## ASSIGNMENT:
With the pictures left out, transcribe exactly the lines from the one with "LUX1 pin SCL: D9 -> D4" through the end of the data.
Segment Start: RECORD EXCERPTS
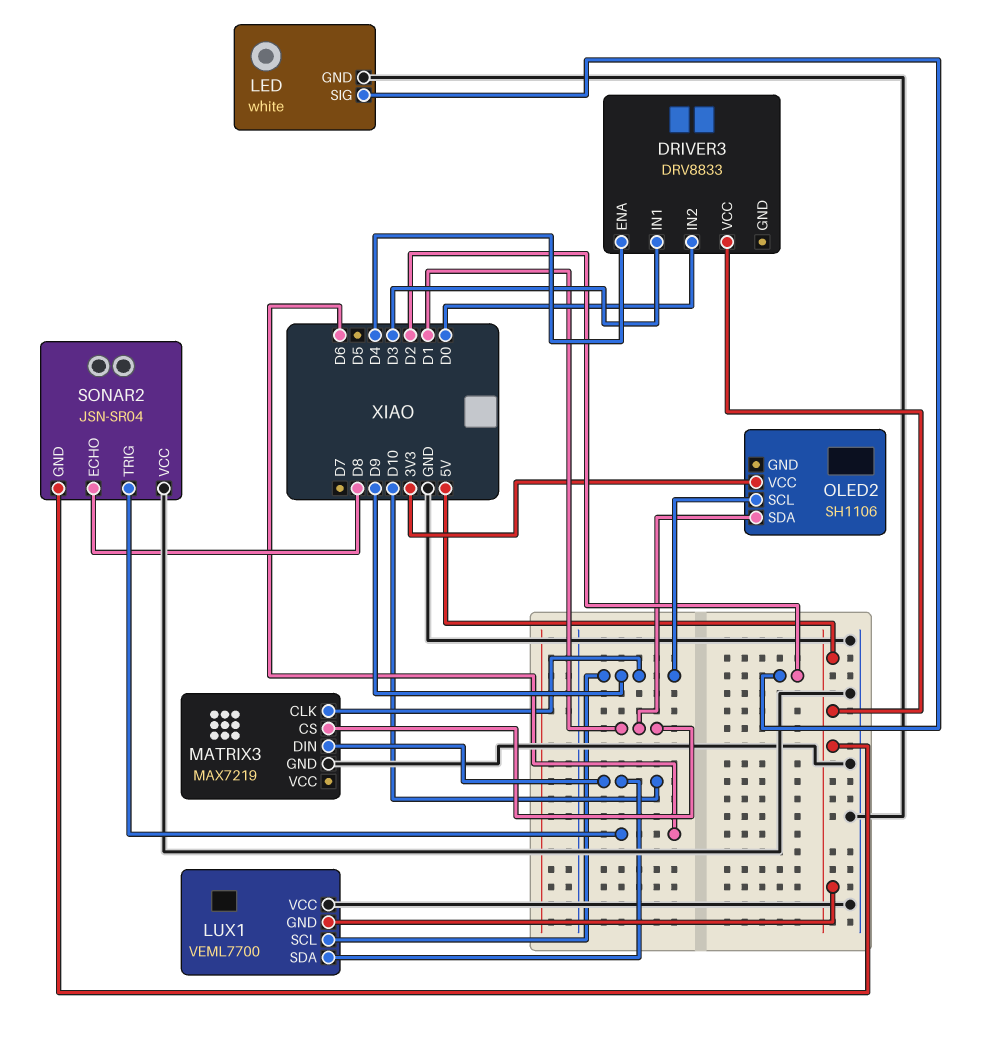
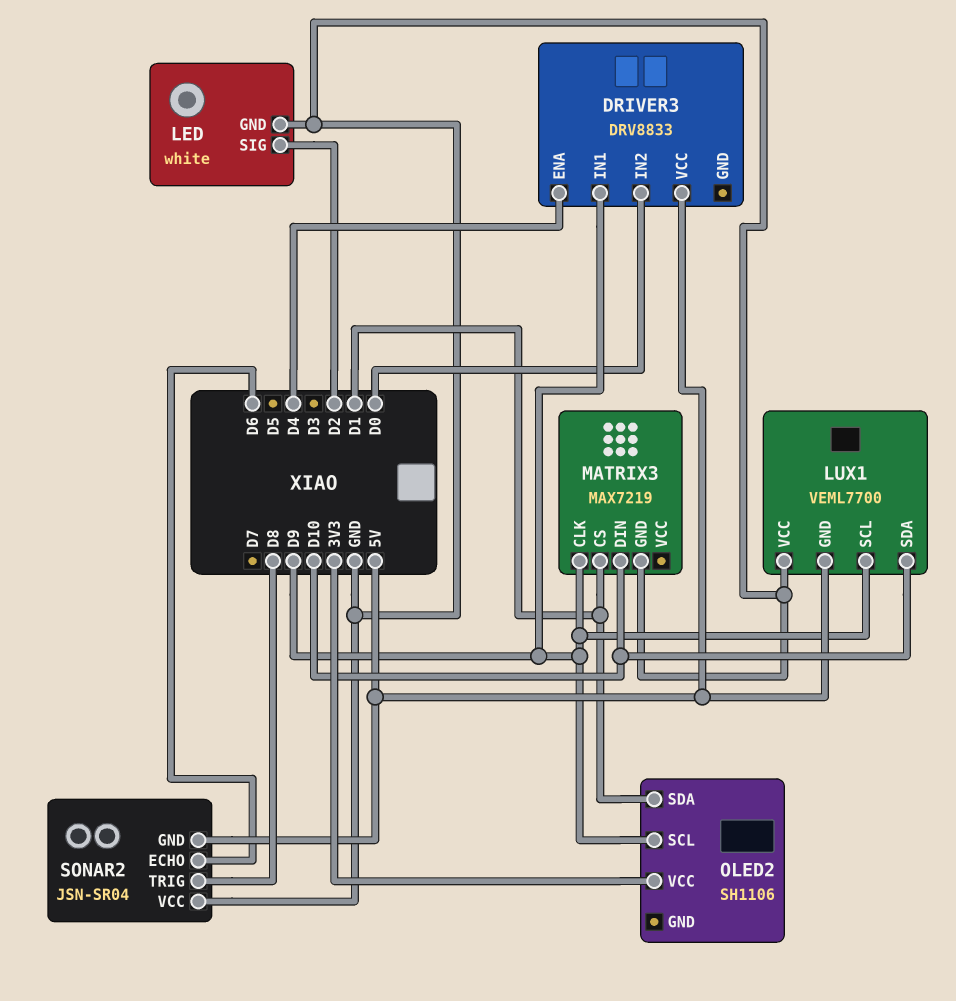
DRIVER3 pin IN1: D3 -> D9
SONAR2 pin ECHO: D8 -> D6
SONAR2 pin TRIG: D6 -> D8

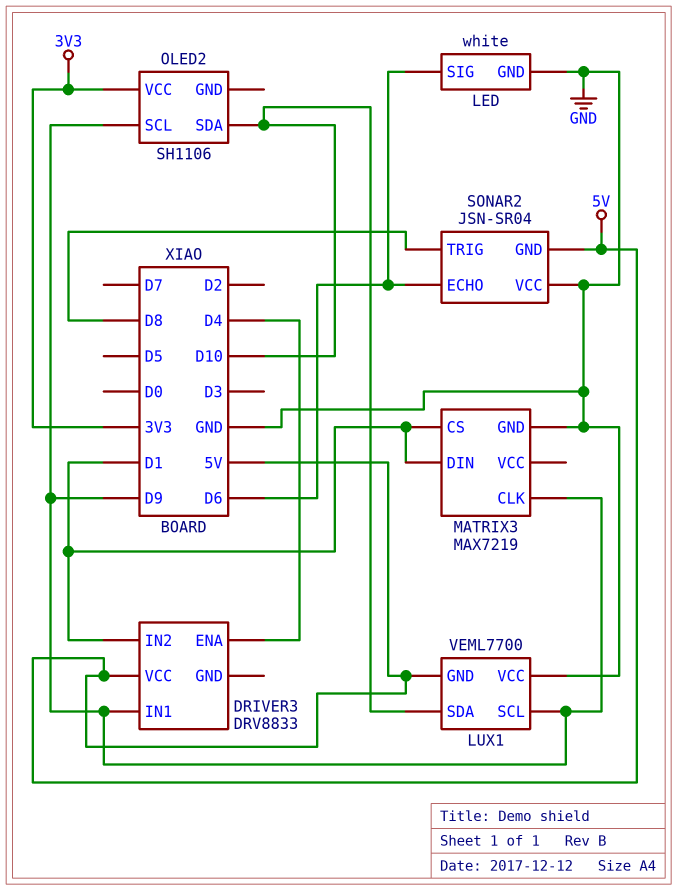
DRIVER3 pin IN2: D0 -> D1
LED pin SIG: D2 -> D6
MATRIX3 pin DIN: D10 -> D1
OLED2 pin SDA: D1 -> D10

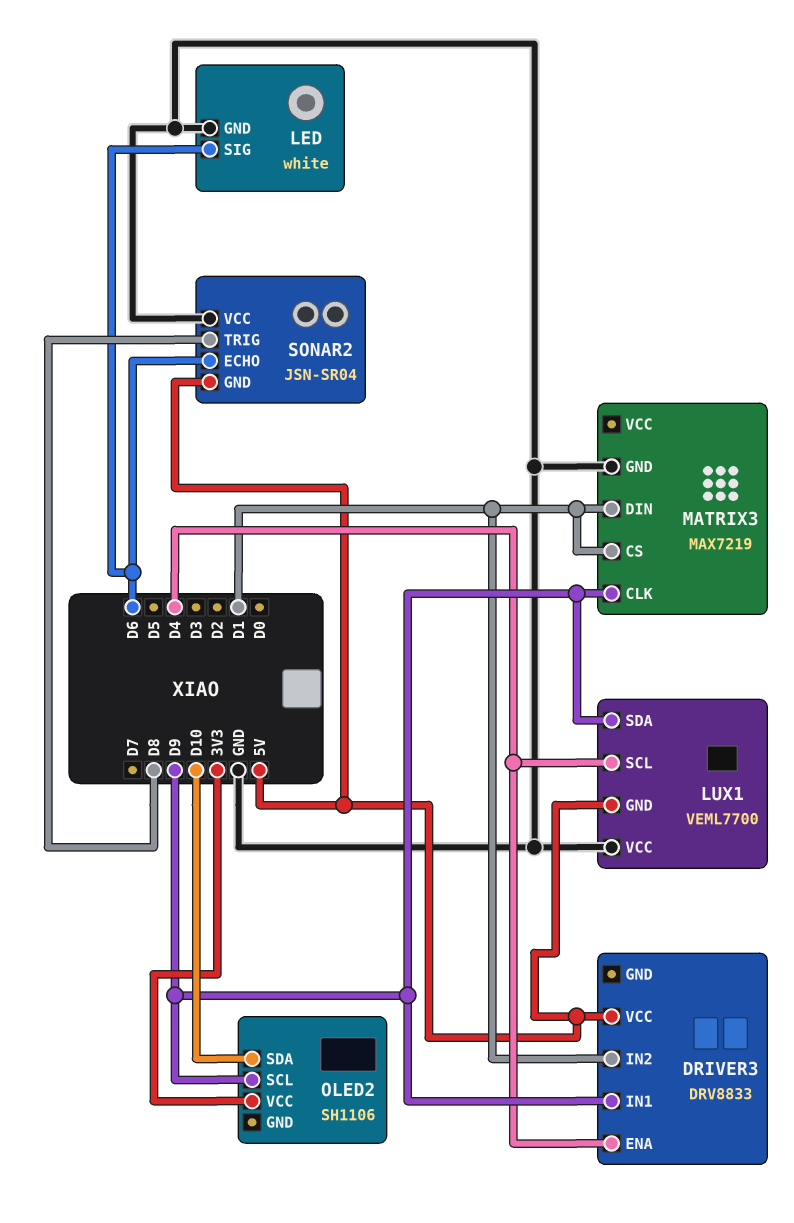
LUX1 pin SCL: D9 -> D4
LUX1 pin SDA: D10 -> D9

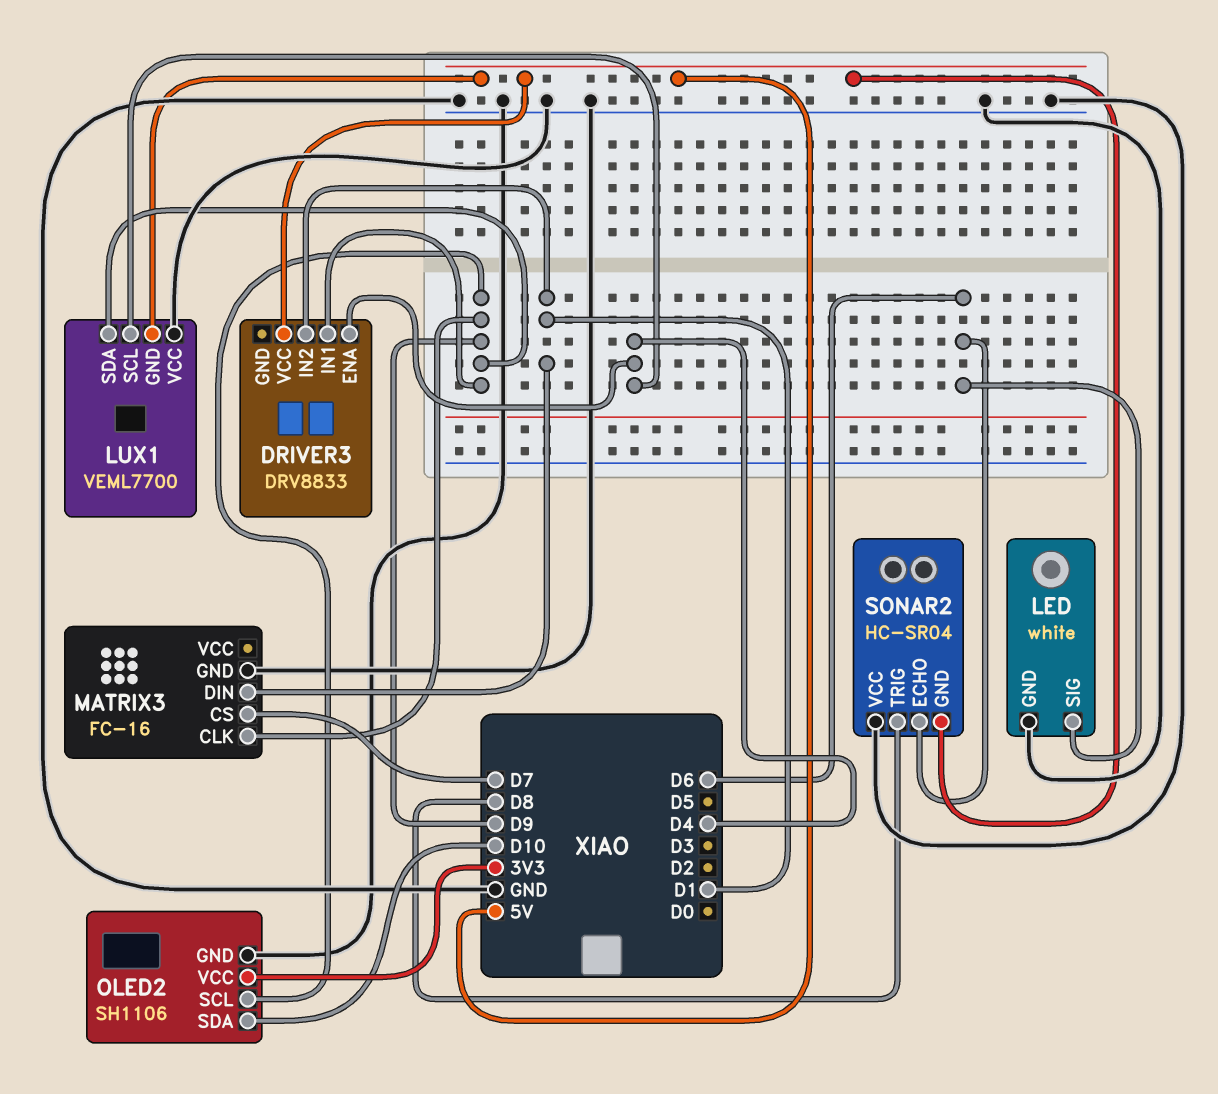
MATRIX3: MAX7219 -> FC-16
MATRIX3 pin CS: D1 -> D7
OLED2 pin GND: none -> GND
SONAR2: JSN-SR04 -> HC-SR04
Segment End: RECORD EXCERPTS
## RESPONSE:
LUX1 pin SCL: D9 -> D4
LUX1 pin SDA: D10 -> D9

MATRIX3: MAX7219 -> FC-16
MATRIX3 pin CS: D1 -> D7
OLED2 pin GND: none -> GND
SONAR2: JSN-SR04 -> HC-SR04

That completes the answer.